Goal of the exercise
Transcribe the records exactly from the line with "R3: 1.8k (EN_N, RUN) -> 680 (EN_N, RUN)" to the end, both included.

Modification records:

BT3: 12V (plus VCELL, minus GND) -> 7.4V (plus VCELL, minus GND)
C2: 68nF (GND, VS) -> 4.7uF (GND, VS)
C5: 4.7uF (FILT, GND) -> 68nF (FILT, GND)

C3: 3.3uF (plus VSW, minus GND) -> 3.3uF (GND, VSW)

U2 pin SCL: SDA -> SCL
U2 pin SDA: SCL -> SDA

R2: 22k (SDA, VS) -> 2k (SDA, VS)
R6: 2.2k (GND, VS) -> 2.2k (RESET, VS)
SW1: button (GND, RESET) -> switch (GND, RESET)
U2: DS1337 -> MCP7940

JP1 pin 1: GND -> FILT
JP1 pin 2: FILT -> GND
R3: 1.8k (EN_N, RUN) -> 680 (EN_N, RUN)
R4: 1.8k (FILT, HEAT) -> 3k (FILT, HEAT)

Reply
R3: 1.8k (EN_N, RUN) -> 680 (EN_N, RUN)
R4: 1.8k (FILT, HEAT) -> 3k (FILT, HEAT)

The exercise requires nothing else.